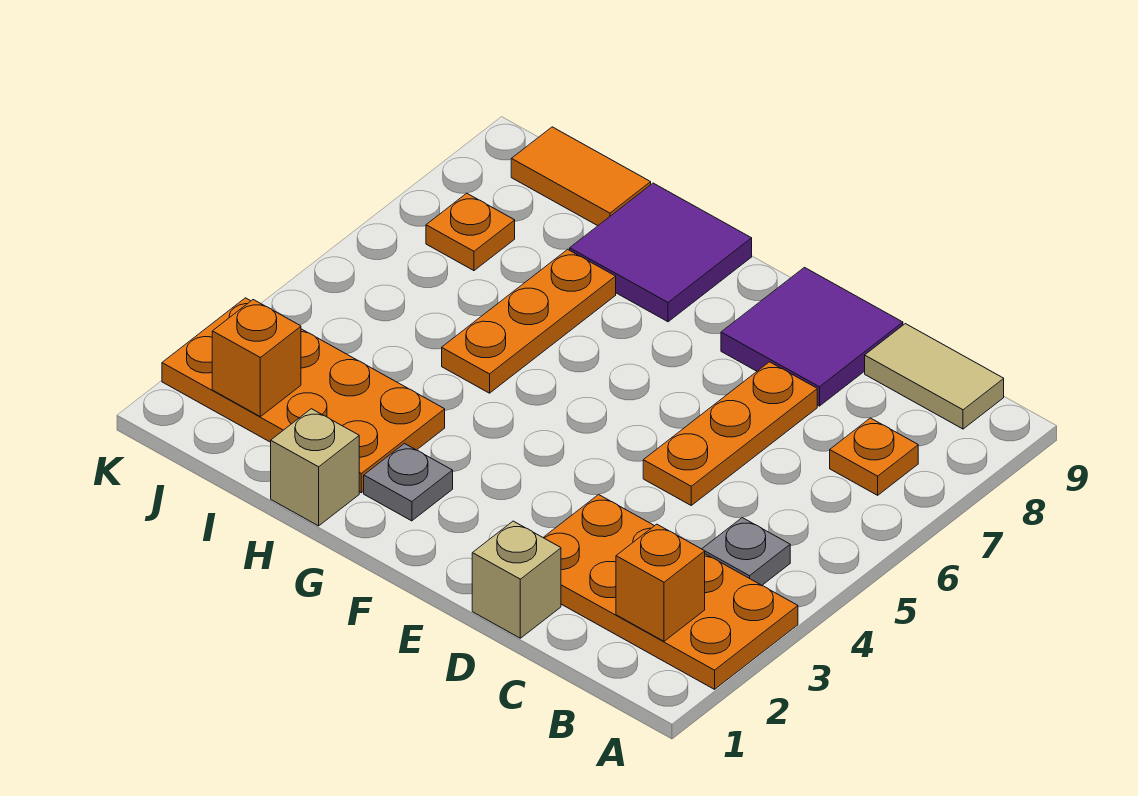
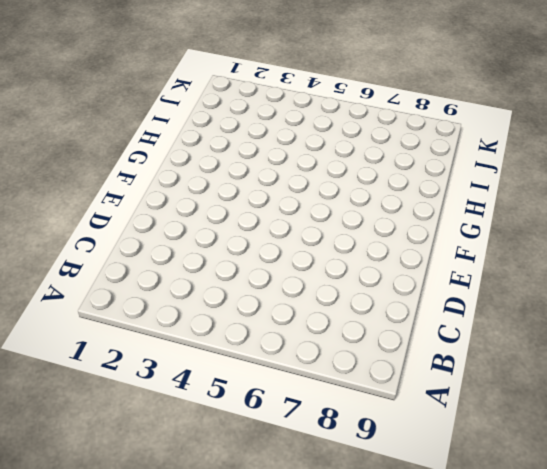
none -> orange plate A2:D3 level 1
none -> grey plate B4 level 1
none -> orange plate B7 level 1

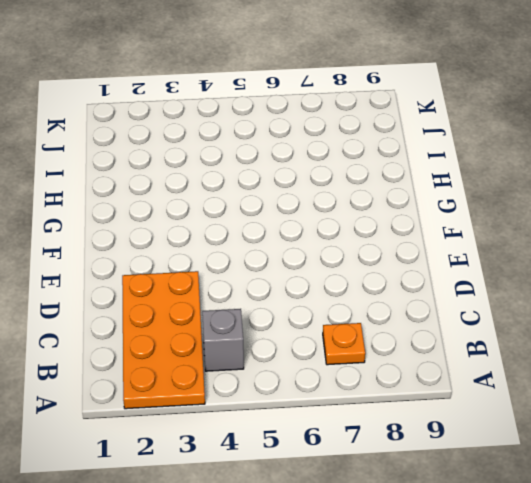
grey brick B4 level 1 -> grey plate B4 level 1
none -> tan tile B9:C9 level 1
none -> tan brick D1 level 1
none -> orange plate D5:D7 level 1

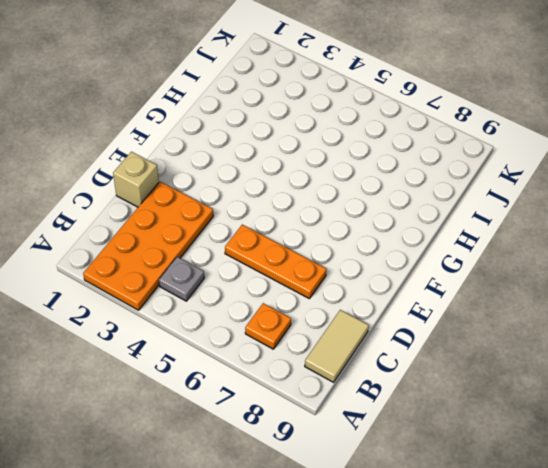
none -> purple tile D8:E9 level 1
none -> grey plate G2 level 1
none -> purple tile G8:H9 level 1

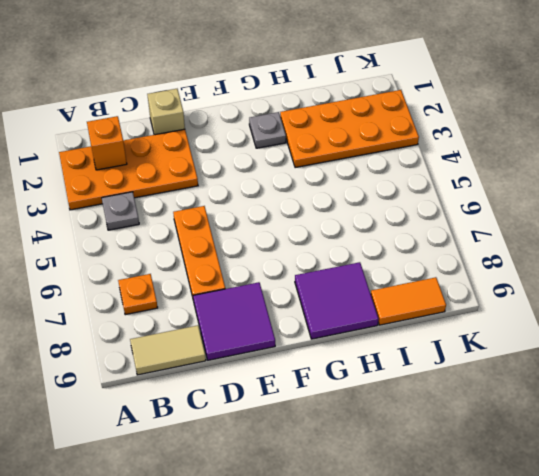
none -> tan brick H1 level 1
none -> orange plate H5:H7 level 1
none -> orange plate J7 level 1

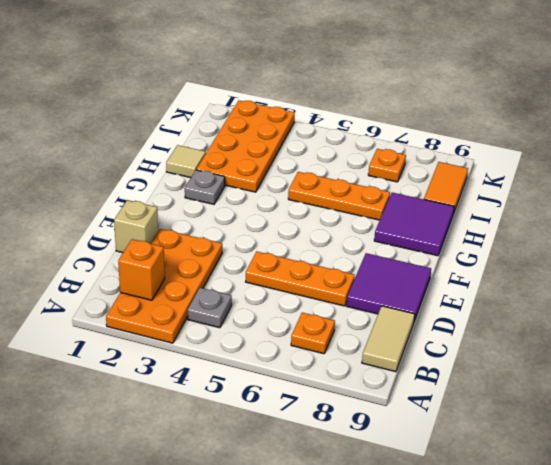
tan tile H1 level 1 -> tan brick H1 level 1
none -> orange brick J2 level 2

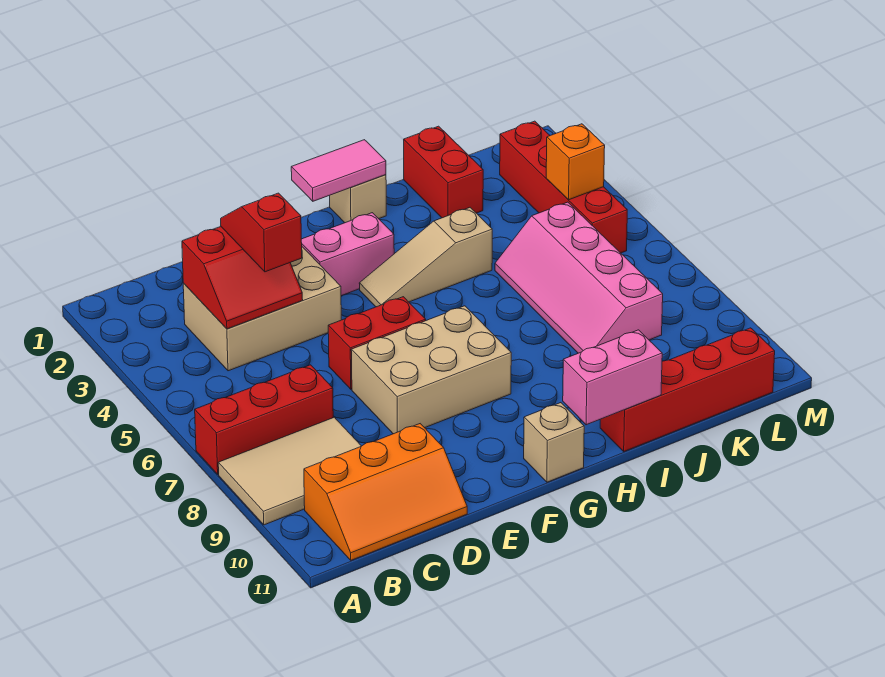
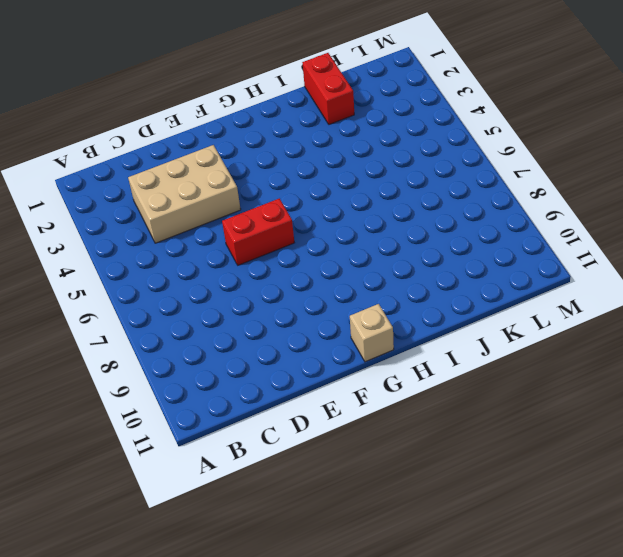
none -> red brick A7:C7 level 1
none -> tan tile A8:C9 level 1
none -> orange slope B10:D11 level 1 top 10

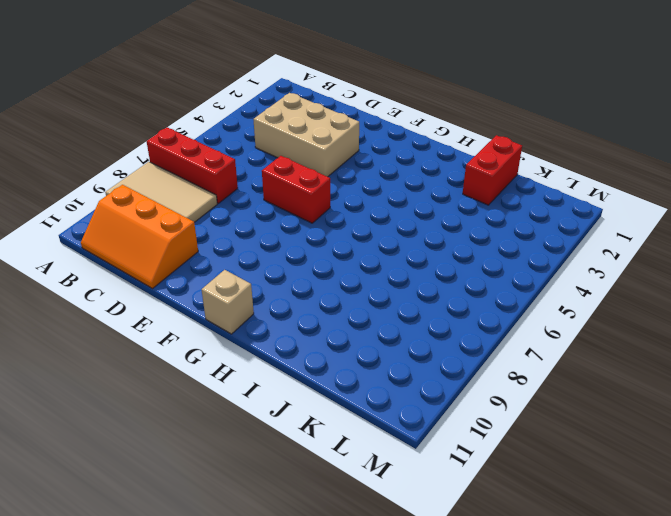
none -> tan brick E7:G8 level 1
none -> pink brick F3:G3 level 1
none -> tan slope G4:I4 level 1 top I

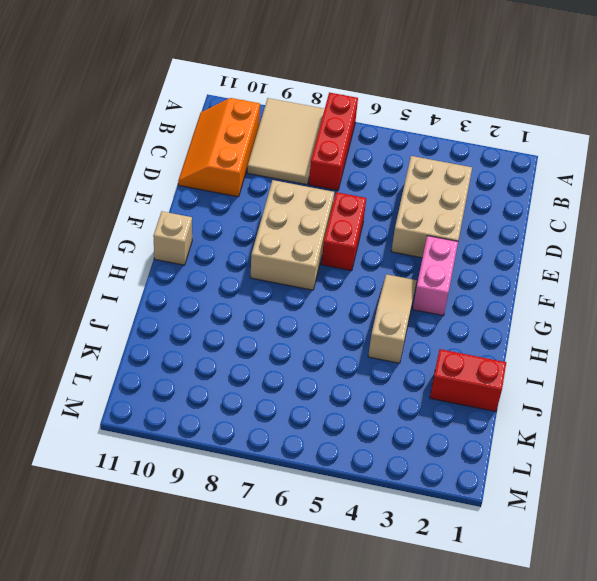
none -> tan brick H1 level 1
none -> red brick I11:L11 level 1
none -> pink slope J5:K8 level 1 top K

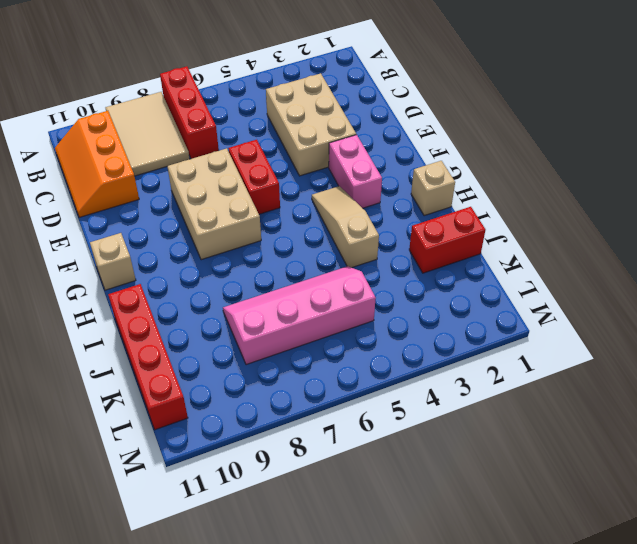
none -> red brick L2:L5 level 1
none -> red slope C3:D4 level 2 top 3
none -> pink tile G1:H1 level 2

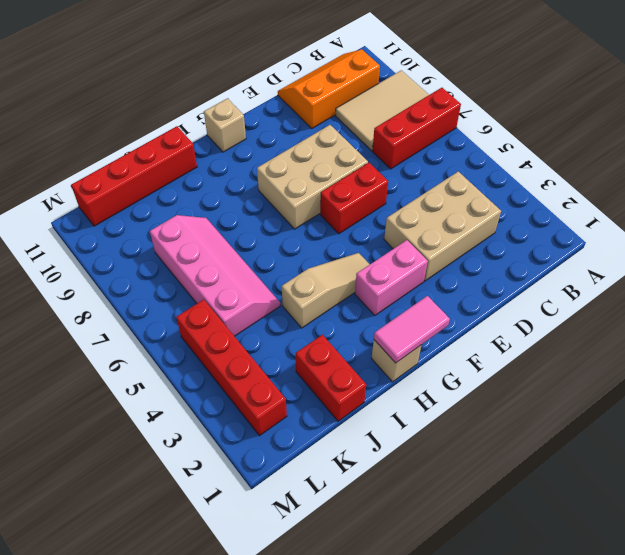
none -> red slope C3:D4 level 2 top 3
none -> pink brick H11:I11 level 2
none -> orange brick L4 level 2

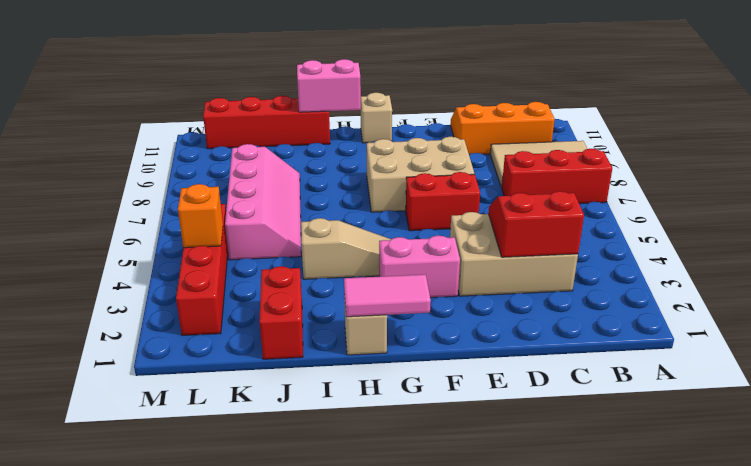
none -> red slope D3:D4 level 3 top 4

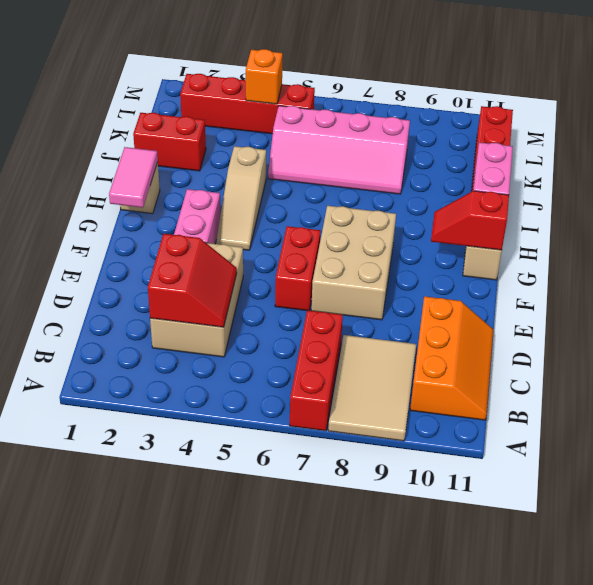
red slope G10:G11 level 2 top 11 -> red slope D3:D4 level 3 top 4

Work instruction:
Start at the line that contains "none -> orange brick L4 level 2" and retype every line through the end of the entries above, both ends included. Exclude all pictures.

Task result:
none -> orange brick L4 level 2

none -> red slope D3:D4 level 3 top 4

red slope G10:G11 level 2 top 11 -> red slope D3:D4 level 3 top 4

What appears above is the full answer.